**EXERCISE BRIEF**
Nothing but an exact copy of the data should be output.

------ SUPPLIED DATA ------

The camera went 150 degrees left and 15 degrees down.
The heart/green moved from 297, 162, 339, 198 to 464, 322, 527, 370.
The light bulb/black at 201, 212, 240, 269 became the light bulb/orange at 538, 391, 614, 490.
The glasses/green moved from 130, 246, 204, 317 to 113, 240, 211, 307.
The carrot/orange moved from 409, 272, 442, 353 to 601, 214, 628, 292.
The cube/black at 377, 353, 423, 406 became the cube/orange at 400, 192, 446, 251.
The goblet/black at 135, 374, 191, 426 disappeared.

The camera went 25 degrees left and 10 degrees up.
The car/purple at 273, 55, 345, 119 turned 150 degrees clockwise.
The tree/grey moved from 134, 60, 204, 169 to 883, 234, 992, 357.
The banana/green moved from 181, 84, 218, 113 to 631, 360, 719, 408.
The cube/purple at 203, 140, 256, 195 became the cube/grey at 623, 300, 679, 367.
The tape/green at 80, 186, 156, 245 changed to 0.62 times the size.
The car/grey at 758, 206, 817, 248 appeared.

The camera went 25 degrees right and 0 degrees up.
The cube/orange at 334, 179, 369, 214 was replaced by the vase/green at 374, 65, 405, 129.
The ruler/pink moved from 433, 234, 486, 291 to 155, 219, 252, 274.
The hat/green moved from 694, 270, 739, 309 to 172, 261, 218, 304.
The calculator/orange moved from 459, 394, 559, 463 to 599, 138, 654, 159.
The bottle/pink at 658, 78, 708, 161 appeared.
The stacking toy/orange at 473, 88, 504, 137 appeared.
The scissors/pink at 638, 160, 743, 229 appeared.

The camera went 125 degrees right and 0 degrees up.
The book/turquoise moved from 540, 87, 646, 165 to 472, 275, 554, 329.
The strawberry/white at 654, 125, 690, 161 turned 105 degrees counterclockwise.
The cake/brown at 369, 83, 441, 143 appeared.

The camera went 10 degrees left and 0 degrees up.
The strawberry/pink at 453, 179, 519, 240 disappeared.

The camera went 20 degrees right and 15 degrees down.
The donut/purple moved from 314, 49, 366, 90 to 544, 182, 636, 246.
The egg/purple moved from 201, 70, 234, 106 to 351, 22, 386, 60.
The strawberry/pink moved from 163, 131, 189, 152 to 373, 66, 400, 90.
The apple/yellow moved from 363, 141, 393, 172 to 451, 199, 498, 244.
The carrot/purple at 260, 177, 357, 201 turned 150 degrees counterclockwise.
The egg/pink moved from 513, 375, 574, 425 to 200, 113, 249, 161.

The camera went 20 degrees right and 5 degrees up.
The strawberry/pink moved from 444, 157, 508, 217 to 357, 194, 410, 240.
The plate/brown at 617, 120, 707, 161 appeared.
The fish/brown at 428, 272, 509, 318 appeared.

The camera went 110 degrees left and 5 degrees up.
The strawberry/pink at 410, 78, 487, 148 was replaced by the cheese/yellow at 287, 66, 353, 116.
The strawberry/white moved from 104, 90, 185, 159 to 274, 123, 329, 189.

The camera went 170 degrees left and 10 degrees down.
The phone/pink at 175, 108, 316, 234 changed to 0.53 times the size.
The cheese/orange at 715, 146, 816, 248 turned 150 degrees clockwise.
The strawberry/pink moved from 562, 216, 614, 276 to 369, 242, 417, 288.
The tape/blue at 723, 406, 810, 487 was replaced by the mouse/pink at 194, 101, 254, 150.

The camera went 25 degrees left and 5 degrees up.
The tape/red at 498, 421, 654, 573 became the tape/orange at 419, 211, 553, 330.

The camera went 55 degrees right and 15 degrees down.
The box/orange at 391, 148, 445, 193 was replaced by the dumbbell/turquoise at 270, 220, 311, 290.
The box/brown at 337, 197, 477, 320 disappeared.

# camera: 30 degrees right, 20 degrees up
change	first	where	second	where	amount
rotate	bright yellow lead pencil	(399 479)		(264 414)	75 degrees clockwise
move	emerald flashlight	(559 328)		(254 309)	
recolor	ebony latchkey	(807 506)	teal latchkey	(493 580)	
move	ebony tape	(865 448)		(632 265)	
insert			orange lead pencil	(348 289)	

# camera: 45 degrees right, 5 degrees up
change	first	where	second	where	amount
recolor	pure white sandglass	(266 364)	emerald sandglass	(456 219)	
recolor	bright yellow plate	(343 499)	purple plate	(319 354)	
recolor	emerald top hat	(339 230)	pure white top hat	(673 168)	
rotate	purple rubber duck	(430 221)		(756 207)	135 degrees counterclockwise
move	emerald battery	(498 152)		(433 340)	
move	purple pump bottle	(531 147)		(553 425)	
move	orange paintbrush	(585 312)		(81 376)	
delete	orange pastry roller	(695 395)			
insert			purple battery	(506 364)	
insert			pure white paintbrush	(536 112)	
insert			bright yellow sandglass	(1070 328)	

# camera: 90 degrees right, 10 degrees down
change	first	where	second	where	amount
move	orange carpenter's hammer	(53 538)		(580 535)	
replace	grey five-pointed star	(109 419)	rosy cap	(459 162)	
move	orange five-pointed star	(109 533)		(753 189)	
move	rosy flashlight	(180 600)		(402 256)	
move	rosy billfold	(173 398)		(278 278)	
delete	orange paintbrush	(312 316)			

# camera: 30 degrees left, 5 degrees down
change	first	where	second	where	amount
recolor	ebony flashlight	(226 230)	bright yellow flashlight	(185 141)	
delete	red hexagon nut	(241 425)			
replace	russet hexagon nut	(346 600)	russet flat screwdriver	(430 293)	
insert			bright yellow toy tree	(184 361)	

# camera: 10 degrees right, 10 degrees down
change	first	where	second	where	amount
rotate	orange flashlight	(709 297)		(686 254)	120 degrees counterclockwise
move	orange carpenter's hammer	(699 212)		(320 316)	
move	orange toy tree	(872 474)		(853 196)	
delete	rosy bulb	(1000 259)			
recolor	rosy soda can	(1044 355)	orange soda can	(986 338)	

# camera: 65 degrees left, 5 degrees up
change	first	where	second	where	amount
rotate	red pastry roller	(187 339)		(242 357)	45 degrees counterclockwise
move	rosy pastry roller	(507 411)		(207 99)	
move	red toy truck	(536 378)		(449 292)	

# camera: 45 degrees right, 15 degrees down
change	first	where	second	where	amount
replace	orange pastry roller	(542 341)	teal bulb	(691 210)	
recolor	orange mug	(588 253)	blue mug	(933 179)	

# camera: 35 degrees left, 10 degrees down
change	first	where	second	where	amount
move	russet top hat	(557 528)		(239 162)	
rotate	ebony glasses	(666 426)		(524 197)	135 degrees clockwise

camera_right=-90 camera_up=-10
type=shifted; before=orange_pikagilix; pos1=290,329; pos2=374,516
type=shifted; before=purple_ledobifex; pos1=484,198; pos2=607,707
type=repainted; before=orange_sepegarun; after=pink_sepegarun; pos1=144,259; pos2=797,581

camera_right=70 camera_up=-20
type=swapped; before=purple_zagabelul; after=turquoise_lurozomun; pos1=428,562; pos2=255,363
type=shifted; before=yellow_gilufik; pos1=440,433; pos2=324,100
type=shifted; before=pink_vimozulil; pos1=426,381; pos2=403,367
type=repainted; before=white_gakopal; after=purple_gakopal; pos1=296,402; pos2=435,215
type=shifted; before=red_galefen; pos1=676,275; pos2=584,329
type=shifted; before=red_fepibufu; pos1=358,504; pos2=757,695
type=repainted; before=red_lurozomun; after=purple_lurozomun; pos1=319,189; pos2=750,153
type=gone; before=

------

**ANSWER FOR THIS EXERCISE**
The camera went 150 degrees left and 15 degrees down.
The heart/green moved from 297, 162, 339, 198 to 464, 322, 527, 370.
The light bulb/black at 201, 212, 240, 269 became the light bulb/orange at 538, 391, 614, 490.
The glasses/green moved from 130, 246, 204, 317 to 113, 240, 211, 307.
The carrot/orange moved from 409, 272, 442, 353 to 601, 214, 628, 292.
The cube/black at 377, 353, 423, 406 became the cube/orange at 400, 192, 446, 251.
The goblet/black at 135, 374, 191, 426 disappeared.

The camera went 25 degrees left and 10 degrees up.
The car/purple at 273, 55, 345, 119 turned 150 degrees clockwise.
The tree/grey moved from 134, 60, 204, 169 to 883, 234, 992, 357.
The banana/green moved from 181, 84, 218, 113 to 631, 360, 719, 408.
The cube/purple at 203, 140, 256, 195 became the cube/grey at 623, 300, 679, 367.
The tape/green at 80, 186, 156, 245 changed to 0.62 times the size.
The car/grey at 758, 206, 817, 248 appeared.

The camera went 25 degrees right and 0 degrees up.
The cube/orange at 334, 179, 369, 214 was replaced by the vase/green at 374, 65, 405, 129.
The ruler/pink moved from 433, 234, 486, 291 to 155, 219, 252, 274.
The hat/green moved from 694, 270, 739, 309 to 172, 261, 218, 304.
The calculator/orange moved from 459, 394, 559, 463 to 599, 138, 654, 159.
The bottle/pink at 658, 78, 708, 161 appeared.
The stacking toy/orange at 473, 88, 504, 137 appeared.
The scissors/pink at 638, 160, 743, 229 appeared.

The camera went 125 degrees right and 0 degrees up.
The book/turquoise moved from 540, 87, 646, 165 to 472, 275, 554, 329.
The strawberry/white at 654, 125, 690, 161 turned 105 degrees counterclockwise.
The cake/brown at 369, 83, 441, 143 appeared.

The camera went 10 degrees left and 0 degrees up.
The strawberry/pink at 453, 179, 519, 240 disappeared.

The camera went 20 degrees right and 15 degrees down.
The donut/purple moved from 314, 49, 366, 90 to 544, 182, 636, 246.
The egg/purple moved from 201, 70, 234, 106 to 351, 22, 386, 60.
The strawberry/pink moved from 163, 131, 189, 152 to 373, 66, 400, 90.
The apple/yellow moved from 363, 141, 393, 172 to 451, 199, 498, 244.
The carrot/purple at 260, 177, 357, 201 turned 150 degrees counterclockwise.
The egg/pink moved from 513, 375, 574, 425 to 200, 113, 249, 161.

The camera went 20 degrees right and 5 degrees up.
The strawberry/pink moved from 444, 157, 508, 217 to 357, 194, 410, 240.
The plate/brown at 617, 120, 707, 161 appeared.
The fish/brown at 428, 272, 509, 318 appeared.

The camera went 110 degrees left and 5 degrees up.
The strawberry/pink at 410, 78, 487, 148 was replaced by the cheese/yellow at 287, 66, 353, 116.
The strawberry/white moved from 104, 90, 185, 159 to 274, 123, 329, 189.

The camera went 170 degrees left and 10 degrees down.
The phone/pink at 175, 108, 316, 234 changed to 0.53 times the size.
The cheese/orange at 715, 146, 816, 248 turned 150 degrees clockwise.
The strawberry/pink moved from 562, 216, 614, 276 to 369, 242, 417, 288.
The tape/blue at 723, 406, 810, 487 was replaced by the mouse/pink at 194, 101, 254, 150.

The camera went 25 degrees left and 5 degrees up.
The tape/red at 498, 421, 654, 573 became the tape/orange at 419, 211, 553, 330.

The camera went 55 degrees right and 15 degrees down.
The box/orange at 391, 148, 445, 193 was replaced by the dumbbell/turquoise at 270, 220, 311, 290.
The box/brown at 337, 197, 477, 320 disappeared.

# camera: 30 degrees right, 20 degrees up
change	first	where	second	where	amount
rotate	bright yellow lead pencil	(399 479)		(264 414)	75 degrees clockwise
move	emerald flashlight	(559 328)		(254 309)	
recolor	ebony latchkey	(807 506)	teal latchkey	(493 580)	
move	ebony tape	(865 448)		(632 265)	
insert			orange lead pencil	(348 289)	

# camera: 45 degrees right, 5 degrees up
change	first	where	second	where	amount
recolor	pure white sandglass	(266 364)	emerald sandglass	(456 219)	
recolor	bright yellow plate	(343 499)	purple plate	(319 354)	
recolor	emerald top hat	(339 230)	pure white top hat	(673 168)	
rotate	purple rubber duck	(430 221)		(756 207)	135 degrees counterclockwise
move	emerald battery	(498 152)		(433 340)	
move	purple pump bottle	(531 147)		(553 425)	
move	orange paintbrush	(585 312)		(81 376)	
delete	orange pastry roller	(695 395)			
insert			purple battery	(506 364)	
insert			pure white paintbrush	(536 112)	
insert			bright yellow sandglass	(1070 328)	

# camera: 90 degrees right, 10 degrees down
change	first	where	second	where	amount
move	orange carpenter's hammer	(53 538)		(580 535)	
replace	grey five-pointed star	(109 419)	rosy cap	(459 162)	
move	orange five-pointed star	(109 533)		(753 189)	
move	rosy flashlight	(180 600)		(402 256)	
move	rosy billfold	(173 398)		(278 278)	
delete	orange paintbrush	(312 316)			

# camera: 30 degrees left, 5 degrees down
change	first	where	second	where	amount
recolor	ebony flashlight	(226 230)	bright yellow flashlight	(185 141)	
delete	red hexagon nut	(241 425)			
replace	russet hexagon nut	(346 600)	russet flat screwdriver	(430 293)	
insert			bright yellow toy tree	(184 361)	

# camera: 10 degrees right, 10 degrees down
change	first	where	second	where	amount
rotate	orange flashlight	(709 297)		(686 254)	120 degrees counterclockwise
move	orange carpenter's hammer	(699 212)		(320 316)	
move	orange toy tree	(872 474)		(853 196)	
delete	rosy bulb	(1000 259)			
recolor	rosy soda can	(1044 355)	orange soda can	(986 338)	

# camera: 65 degrees left, 5 degrees up
change	first	where	second	where	amount
rotate	red pastry roller	(187 339)		(242 357)	45 degrees counterclockwise
move	rosy pastry roller	(507 411)		(207 99)	
move	red toy truck	(536 378)		(449 292)	

# camera: 45 degrees right, 15 degrees down
change	first	where	second	where	amount
replace	orange pastry roller	(542 341)	teal bulb	(691 210)	
recolor	orange mug	(588 253)	blue mug	(933 179)	

# camera: 35 degrees left, 10 degrees down
change	first	where	second	where	amount
move	russet top hat	(557 528)		(239 162)	
rotate	ebony glasses	(666 426)		(524 197)	135 degrees clockwise

camera_right=-90 camera_up=-10
type=shifted; before=orange_pikagilix; pos1=290,329; pos2=374,516
type=shifted; before=purple_ledobifex; pos1=484,198; pos2=607,707
type=repainted; before=orange_sepegarun; after=pink_sepegarun; pos1=144,259; pos2=797,581

camera_right=70 camera_up=-20
type=swapped; before=purple_zagabelul; after=turquoise_lurozomun; pos1=428,562; pos2=255,363
type=shifted; before=yellow_gilufik; pos1=440,433; pos2=324,100
type=shifted; before=pink_vimozulil; pos1=426,381; pos2=403,367
type=repainted; before=white_gakopal; after=purple_gakopal; pos1=296,402; pos2=435,215
type=shifted; before=red_galefen; pos1=676,275; pos2=584,329
type=shifted; before=red_fepibufu; pos1=358,504; pos2=757,695
type=repainted; before=red_lurozomun; after=purple_lurozomun; pos1=319,189; pos2=750,153
type=gone; before=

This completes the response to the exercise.